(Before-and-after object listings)
◇ ◇ ◇ ◇ ◇

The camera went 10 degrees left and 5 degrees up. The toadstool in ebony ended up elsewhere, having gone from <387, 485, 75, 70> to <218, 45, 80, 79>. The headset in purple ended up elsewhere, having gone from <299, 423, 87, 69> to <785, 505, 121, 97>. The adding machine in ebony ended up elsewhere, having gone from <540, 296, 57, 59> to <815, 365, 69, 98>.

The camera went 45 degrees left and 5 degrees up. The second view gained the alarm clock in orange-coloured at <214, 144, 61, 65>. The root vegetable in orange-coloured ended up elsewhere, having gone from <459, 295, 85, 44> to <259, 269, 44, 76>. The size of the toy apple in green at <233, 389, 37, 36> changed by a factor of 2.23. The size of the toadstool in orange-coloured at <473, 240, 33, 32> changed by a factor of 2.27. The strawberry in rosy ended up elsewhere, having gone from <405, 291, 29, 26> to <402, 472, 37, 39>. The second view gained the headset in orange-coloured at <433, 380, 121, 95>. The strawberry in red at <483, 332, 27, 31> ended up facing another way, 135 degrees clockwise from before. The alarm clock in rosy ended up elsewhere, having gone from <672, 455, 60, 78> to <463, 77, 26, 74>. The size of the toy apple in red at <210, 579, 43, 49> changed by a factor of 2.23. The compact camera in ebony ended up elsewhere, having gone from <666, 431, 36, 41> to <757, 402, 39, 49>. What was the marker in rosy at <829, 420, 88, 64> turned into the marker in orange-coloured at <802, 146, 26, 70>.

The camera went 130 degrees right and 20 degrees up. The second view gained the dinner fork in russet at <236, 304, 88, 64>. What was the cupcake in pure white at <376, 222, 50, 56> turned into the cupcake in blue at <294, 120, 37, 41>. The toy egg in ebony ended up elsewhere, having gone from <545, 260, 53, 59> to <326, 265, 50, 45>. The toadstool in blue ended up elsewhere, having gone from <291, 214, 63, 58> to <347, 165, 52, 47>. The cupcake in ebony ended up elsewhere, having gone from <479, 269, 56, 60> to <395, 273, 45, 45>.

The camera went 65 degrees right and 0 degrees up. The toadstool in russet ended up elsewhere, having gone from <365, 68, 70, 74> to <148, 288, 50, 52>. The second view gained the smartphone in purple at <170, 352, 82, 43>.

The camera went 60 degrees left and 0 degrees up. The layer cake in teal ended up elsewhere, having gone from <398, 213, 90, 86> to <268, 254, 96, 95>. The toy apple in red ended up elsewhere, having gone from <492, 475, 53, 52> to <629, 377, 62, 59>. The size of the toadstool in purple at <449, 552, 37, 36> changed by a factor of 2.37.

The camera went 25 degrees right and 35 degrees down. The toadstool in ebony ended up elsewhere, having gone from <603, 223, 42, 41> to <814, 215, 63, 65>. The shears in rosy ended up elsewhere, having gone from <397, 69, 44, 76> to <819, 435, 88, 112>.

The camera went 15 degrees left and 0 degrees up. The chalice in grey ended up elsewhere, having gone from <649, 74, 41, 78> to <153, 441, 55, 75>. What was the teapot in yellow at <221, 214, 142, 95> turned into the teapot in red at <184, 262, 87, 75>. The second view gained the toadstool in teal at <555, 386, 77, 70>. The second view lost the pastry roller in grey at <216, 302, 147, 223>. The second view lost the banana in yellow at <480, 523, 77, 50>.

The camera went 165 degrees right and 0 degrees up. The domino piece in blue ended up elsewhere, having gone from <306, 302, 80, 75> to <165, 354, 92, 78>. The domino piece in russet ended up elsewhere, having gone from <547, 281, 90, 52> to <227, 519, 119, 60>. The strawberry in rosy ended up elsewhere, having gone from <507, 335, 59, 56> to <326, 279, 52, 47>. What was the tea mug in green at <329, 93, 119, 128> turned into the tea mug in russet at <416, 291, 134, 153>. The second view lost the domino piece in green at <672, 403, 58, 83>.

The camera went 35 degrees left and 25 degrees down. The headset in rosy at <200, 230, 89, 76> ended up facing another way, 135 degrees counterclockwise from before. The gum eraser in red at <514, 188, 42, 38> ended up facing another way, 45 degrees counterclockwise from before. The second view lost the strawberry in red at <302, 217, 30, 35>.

◇ ◇ ◇ ◇ ◇

* **What you will do**: Which lines above include the word "blue"? Pick them out and copy them.

* **Finished task**:
The camera went 130 degrees right and 20 degrees up. The second view gained the dinner fork in russet at <236, 304, 88, 64>. What was the cupcake in pure white at <376, 222, 50, 56> turned into the cupcake in blue at <294, 120, 37, 41>. The toy egg in ebony ended up elsewhere, having gone from <545, 260, 53, 59> to <326, 265, 50, 45>. The toadstool in blue ended up elsewhere, having gone from <291, 214, 63, 58> to <347, 165, 52, 47>. The cupcake in ebony ended up elsewhere, having gone from <479, 269, 56, 60> to <395, 273, 45, 45>.
The camera went 165 degrees right and 0 degrees up. The domino piece in blue ended up elsewhere, having gone from <306, 302, 80, 75> to <165, 354, 92, 78>. The domino piece in russet ended up elsewhere, having gone from <547, 281, 90, 52> to <227, 519, 119, 60>. The strawberry in rosy ended up elsewhere, having gone from <507, 335, 59, 56> to <326, 279, 52, 47>. What was the tea mug in green at <329, 93, 119, 128> turned into the tea mug in russet at <416, 291, 134, 153>. The second view lost the domino piece in green at <672, 403, 58, 83>.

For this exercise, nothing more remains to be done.